▸ **Your assignment**
Exactly as written, copy the lines that run from the start of the data below to the line containing "P1 pin 1: 3V3 -> GND", both ends included.

** Input records follows **

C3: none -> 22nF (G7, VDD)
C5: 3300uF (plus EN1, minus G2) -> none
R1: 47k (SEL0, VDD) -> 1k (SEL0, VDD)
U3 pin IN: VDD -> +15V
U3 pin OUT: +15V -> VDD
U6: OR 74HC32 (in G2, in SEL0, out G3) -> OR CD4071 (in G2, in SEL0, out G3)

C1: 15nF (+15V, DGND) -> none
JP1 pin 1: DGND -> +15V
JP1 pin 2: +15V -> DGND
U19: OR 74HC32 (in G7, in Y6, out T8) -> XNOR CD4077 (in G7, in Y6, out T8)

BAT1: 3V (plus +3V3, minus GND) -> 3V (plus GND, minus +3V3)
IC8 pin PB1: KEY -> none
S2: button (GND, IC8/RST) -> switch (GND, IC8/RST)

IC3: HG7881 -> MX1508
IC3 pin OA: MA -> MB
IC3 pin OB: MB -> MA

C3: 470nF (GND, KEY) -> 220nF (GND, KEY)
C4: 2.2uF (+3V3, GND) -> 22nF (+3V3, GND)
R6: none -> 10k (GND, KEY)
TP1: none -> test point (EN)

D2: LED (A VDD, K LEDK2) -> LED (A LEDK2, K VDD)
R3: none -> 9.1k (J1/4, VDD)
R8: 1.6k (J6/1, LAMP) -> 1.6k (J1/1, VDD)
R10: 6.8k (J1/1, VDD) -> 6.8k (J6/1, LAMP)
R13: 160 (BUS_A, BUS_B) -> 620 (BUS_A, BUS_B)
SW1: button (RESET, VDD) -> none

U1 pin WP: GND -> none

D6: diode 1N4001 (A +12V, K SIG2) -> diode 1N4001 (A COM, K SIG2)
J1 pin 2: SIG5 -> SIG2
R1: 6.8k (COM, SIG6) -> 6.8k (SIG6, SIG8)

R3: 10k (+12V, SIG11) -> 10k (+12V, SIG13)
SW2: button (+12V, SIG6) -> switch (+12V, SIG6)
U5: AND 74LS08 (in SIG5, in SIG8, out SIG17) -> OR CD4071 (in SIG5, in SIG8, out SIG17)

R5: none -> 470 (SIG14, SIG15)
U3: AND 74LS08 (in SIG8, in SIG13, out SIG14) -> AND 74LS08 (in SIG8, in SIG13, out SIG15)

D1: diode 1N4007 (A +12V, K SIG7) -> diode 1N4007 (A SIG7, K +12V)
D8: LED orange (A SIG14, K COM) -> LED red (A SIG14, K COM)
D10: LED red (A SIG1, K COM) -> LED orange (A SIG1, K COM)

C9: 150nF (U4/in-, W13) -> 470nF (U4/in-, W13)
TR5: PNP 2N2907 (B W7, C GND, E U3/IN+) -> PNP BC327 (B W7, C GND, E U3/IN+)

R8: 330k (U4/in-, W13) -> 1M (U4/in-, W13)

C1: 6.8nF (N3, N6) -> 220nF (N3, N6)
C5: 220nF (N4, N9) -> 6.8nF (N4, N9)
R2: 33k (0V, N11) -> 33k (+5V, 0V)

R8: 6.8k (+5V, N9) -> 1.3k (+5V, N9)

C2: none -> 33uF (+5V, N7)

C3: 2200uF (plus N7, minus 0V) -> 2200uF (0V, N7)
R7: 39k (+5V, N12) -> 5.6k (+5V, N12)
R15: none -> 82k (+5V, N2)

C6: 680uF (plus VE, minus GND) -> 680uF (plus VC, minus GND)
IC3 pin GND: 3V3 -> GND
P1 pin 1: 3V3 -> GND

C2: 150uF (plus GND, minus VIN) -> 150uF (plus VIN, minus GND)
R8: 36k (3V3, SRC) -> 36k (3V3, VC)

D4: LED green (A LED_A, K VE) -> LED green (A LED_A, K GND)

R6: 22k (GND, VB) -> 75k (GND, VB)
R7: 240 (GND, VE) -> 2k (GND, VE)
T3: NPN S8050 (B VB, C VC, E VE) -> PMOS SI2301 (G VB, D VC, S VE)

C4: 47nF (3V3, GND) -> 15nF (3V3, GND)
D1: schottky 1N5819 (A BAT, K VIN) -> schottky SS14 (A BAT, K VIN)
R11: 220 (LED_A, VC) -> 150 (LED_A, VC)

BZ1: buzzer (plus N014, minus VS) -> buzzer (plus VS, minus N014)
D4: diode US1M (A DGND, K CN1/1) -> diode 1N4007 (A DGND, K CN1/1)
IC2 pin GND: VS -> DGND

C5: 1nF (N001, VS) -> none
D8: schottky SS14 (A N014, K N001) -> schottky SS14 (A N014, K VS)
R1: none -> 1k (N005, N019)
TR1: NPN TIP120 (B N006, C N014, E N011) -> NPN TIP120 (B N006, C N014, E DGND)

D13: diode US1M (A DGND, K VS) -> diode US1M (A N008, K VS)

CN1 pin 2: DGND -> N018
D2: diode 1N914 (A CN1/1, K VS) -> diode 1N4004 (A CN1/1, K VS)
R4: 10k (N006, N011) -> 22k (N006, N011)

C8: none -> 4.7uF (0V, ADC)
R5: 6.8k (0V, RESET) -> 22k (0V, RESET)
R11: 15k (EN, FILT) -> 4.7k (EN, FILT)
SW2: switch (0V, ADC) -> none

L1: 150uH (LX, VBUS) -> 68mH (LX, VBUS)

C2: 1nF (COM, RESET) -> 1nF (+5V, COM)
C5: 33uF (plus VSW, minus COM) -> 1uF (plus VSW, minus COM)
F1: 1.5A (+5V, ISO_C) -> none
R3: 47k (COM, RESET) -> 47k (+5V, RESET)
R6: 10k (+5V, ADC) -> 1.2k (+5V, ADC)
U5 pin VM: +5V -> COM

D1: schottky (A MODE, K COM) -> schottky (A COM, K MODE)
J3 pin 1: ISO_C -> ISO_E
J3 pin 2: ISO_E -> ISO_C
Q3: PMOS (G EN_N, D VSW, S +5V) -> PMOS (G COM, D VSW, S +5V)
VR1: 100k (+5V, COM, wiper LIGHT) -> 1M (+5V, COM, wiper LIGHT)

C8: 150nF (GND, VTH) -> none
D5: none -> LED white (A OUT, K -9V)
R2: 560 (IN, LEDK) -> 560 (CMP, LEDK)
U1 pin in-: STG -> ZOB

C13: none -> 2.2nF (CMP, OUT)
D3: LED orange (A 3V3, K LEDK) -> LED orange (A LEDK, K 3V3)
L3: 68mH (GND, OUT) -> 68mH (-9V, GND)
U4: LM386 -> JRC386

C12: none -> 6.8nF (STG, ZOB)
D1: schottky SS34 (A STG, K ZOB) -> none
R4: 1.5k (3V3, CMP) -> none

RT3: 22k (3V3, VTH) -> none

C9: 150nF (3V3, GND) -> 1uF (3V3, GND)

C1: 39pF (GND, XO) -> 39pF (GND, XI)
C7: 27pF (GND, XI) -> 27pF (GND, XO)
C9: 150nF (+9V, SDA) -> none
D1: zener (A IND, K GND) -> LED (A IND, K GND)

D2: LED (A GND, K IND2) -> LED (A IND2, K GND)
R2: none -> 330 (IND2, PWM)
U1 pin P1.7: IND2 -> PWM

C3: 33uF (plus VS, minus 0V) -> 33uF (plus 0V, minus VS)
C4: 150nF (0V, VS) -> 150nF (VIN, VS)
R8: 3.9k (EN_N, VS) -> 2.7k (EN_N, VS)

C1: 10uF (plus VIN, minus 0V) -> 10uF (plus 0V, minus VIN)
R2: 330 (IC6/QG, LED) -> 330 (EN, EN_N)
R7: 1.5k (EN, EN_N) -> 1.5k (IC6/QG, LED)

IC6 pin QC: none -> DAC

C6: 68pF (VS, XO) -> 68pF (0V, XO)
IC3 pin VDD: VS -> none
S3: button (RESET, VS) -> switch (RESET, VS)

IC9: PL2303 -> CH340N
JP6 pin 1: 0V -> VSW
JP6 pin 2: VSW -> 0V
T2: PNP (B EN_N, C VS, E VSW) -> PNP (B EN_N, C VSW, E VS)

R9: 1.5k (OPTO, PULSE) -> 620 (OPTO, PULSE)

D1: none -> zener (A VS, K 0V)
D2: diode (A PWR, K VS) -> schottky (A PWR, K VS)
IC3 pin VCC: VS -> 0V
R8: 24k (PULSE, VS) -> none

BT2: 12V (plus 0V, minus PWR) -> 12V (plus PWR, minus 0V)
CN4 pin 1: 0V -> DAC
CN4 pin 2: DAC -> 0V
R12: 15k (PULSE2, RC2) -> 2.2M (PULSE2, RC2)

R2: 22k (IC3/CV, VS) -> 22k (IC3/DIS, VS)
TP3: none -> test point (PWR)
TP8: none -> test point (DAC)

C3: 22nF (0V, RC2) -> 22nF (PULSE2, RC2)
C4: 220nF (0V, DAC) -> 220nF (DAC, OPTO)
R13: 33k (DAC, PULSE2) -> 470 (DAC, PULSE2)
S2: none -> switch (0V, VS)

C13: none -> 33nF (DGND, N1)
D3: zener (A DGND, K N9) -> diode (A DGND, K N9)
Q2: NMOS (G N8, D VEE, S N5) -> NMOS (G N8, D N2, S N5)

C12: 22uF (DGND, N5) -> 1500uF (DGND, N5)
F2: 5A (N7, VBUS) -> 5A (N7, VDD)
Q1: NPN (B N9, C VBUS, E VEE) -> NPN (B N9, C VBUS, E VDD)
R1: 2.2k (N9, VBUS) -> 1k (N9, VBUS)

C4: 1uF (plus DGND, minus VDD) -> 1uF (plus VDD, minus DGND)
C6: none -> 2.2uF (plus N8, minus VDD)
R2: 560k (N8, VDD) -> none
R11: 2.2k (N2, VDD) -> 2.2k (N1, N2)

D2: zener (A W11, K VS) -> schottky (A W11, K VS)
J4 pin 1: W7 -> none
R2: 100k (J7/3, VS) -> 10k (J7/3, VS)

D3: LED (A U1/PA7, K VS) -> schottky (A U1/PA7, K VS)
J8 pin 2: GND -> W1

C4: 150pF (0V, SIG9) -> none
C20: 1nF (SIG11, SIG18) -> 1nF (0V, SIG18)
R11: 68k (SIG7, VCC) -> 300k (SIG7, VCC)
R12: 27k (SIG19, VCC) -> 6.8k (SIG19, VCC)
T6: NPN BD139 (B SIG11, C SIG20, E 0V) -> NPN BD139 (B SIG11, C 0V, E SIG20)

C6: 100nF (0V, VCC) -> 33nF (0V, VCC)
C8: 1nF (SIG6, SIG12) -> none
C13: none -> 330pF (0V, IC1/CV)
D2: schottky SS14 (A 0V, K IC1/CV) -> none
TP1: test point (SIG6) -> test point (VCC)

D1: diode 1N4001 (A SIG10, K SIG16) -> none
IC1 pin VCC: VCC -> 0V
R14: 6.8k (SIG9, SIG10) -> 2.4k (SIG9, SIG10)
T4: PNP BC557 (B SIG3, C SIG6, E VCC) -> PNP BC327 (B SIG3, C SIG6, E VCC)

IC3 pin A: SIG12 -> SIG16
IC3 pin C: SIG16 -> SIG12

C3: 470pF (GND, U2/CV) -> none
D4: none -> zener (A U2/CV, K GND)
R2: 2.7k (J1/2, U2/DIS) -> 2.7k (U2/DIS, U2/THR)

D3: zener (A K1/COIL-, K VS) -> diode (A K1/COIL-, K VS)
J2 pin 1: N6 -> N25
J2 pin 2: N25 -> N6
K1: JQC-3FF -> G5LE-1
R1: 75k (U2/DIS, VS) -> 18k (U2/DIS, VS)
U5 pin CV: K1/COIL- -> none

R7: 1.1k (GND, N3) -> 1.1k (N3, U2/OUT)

** End of Input records **

▸ **Result below**
C3: none -> 22nF (G7, VDD)
C5: 3300uF (plus EN1, minus G2) -> none
R1: 47k (SEL0, VDD) -> 1k (SEL0, VDD)
U3 pin IN: VDD -> +15V
U3 pin OUT: +15V -> VDD
U6: OR 74HC32 (in G2, in SEL0, out G3) -> OR CD4071 (in G2, in SEL0, out G3)

C1: 15nF (+15V, DGND) -> none
JP1 pin 1: DGND -> +15V
JP1 pin 2: +15V -> DGND
U19: OR 74HC32 (in G7, in Y6, out T8) -> XNOR CD4077 (in G7, in Y6, out T8)

BAT1: 3V (plus +3V3, minus GND) -> 3V (plus GND, minus +3V3)
IC8 pin PB1: KEY -> none
S2: button (GND, IC8/RST) -> switch (GND, IC8/RST)

IC3: HG7881 -> MX1508
IC3 pin OA: MA -> MB
IC3 pin OB: MB -> MA

C3: 470nF (GND, KEY) -> 220nF (GND, KEY)
C4: 2.2uF (+3V3, GND) -> 22nF (+3V3, GND)
R6: none -> 10k (GND, KEY)
TP1: none -> test point (EN)

D2: LED (A VDD, K LEDK2) -> LED (A LEDK2, K VDD)
R3: none -> 9.1k (J1/4, VDD)
R8: 1.6k (J6/1, LAMP) -> 1.6k (J1/1, VDD)
R10: 6.8k (J1/1, VDD) -> 6.8k (J6/1, LAMP)
R13: 160 (BUS_A, BUS_B) -> 620 (BUS_A, BUS_B)
SW1: button (RESET, VDD) -> none

U1 pin WP: GND -> none

D6: diode 1N4001 (A +12V, K SIG2) -> diode 1N4001 (A COM, K SIG2)
J1 pin 2: SIG5 -> SIG2
R1: 6.8k (COM, SIG6) -> 6.8k (SIG6, SIG8)

R3: 10k (+12V, SIG11) -> 10k (+12V, SIG13)
SW2: button (+12V, SIG6) -> switch (+12V, SIG6)
U5: AND 74LS08 (in SIG5, in SIG8, out SIG17) -> OR CD4071 (in SIG5, in SIG8, out SIG17)

R5: none -> 470 (SIG14, SIG15)
U3: AND 74LS08 (in SIG8, in SIG13, out SIG14) -> AND 74LS08 (in SIG8, in SIG13, out SIG15)

D1: diode 1N4007 (A +12V, K SIG7) -> diode 1N4007 (A SIG7, K +12V)
D8: LED orange (A SIG14, K COM) -> LED red (A SIG14, K COM)
D10: LED red (A SIG1, K COM) -> LED orange (A SIG1, K COM)

C9: 150nF (U4/in-, W13) -> 470nF (U4/in-, W13)
TR5: PNP 2N2907 (B W7, C GND, E U3/IN+) -> PNP BC327 (B W7, C GND, E U3/IN+)

R8: 330k (U4/in-, W13) -> 1M (U4/in-, W13)

C1: 6.8nF (N3, N6) -> 220nF (N3, N6)
C5: 220nF (N4, N9) -> 6.8nF (N4, N9)
R2: 33k (0V, N11) -> 33k (+5V, 0V)

R8: 6.8k (+5V, N9) -> 1.3k (+5V, N9)

C2: none -> 33uF (+5V, N7)

C3: 2200uF (plus N7, minus 0V) -> 2200uF (0V, N7)
R7: 39k (+5V, N12) -> 5.6k (+5V, N12)
R15: none -> 82k (+5V, N2)

C6: 680uF (plus VE, minus GND) -> 680uF (plus VC, minus GND)
IC3 pin GND: 3V3 -> GND
P1 pin 1: 3V3 -> GND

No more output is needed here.